● **Required action**
Set down all of the entries word for word, omitting the images they contain.

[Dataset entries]
***

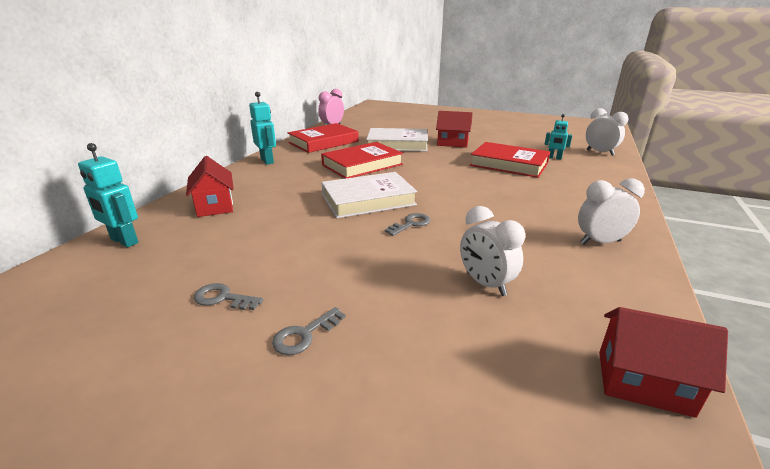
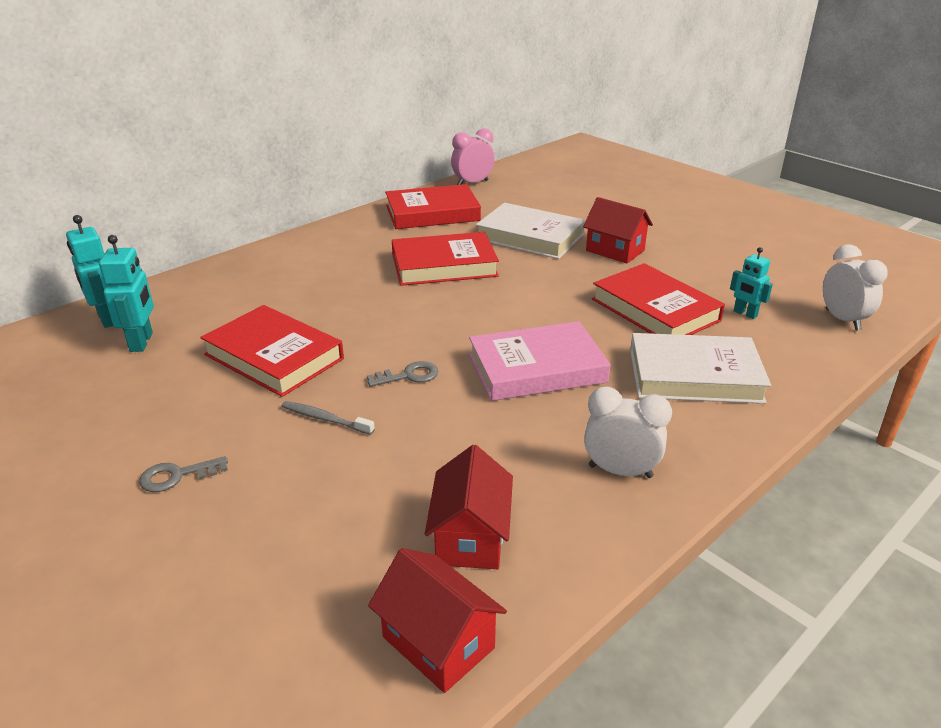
camera: 25 degrees right, 5 degrees up
(215, 206) = (222, 292): red house -> red house (470, 537)
(223, 298) = (141, 413): grey key -> none
(267, 161) = (334, 233): turquoise robot -> turquoise robot (142, 342)
(300, 234) = (274, 356): none -> red book
(368, 200) = (395, 326): white book -> white book (694, 375)
(383, 262) = (325, 419): none -> grey toothbrush
(484, 203) = (537, 368): none -> pink book
(485, 284) = (406, 480): white clock -> none

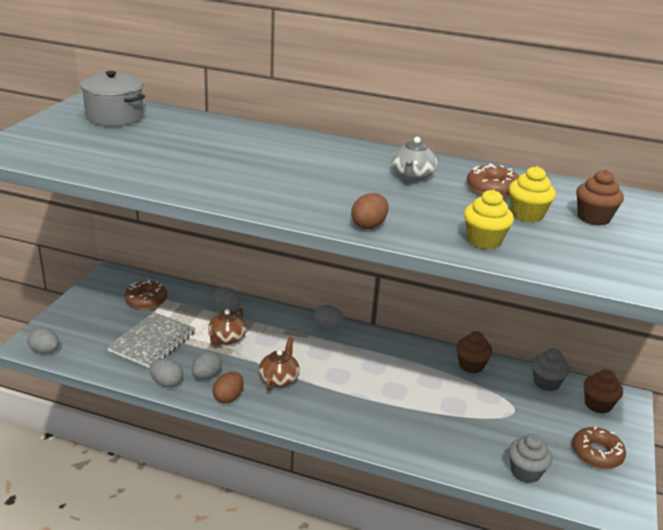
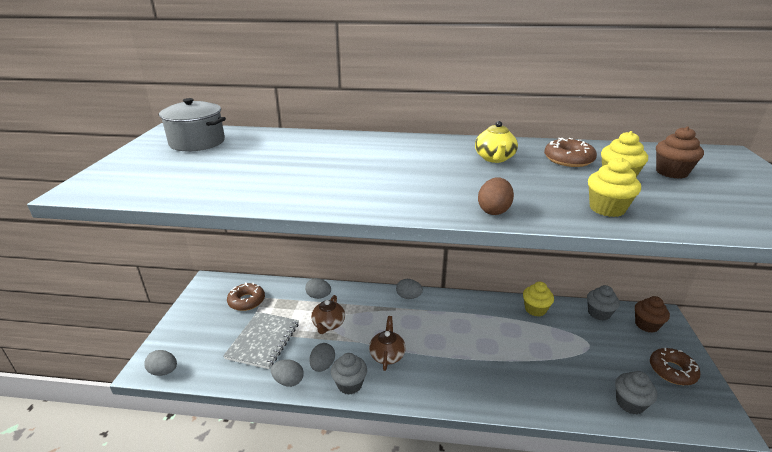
camera: 10 degrees left, 0 degrees up
(228, 397) = (349, 384): brown egg -> grey cupcake
(412, 176) = (494, 158): grey teapot -> yellow teapot
(471, 365) = (535, 309): brown cupcake -> yellow cupcake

***

● **Output of the exercise**
camera: 25 degrees right, 5 degrees up
(215, 206) = (222, 292): red house -> red house (470, 537)
(223, 298) = (141, 413): grey key -> none
(267, 161) = (334, 233): turquoise robot -> turquoise robot (142, 342)
(300, 234) = (274, 356): none -> red book
(368, 200) = (395, 326): white book -> white book (694, 375)
(383, 262) = (325, 419): none -> grey toothbrush
(484, 203) = (537, 368): none -> pink book
(485, 284) = (406, 480): white clock -> none

camera: 10 degrees left, 0 degrees up
(228, 397) = (349, 384): brown egg -> grey cupcake
(412, 176) = (494, 158): grey teapot -> yellow teapot
(471, 365) = (535, 309): brown cupcake -> yellow cupcake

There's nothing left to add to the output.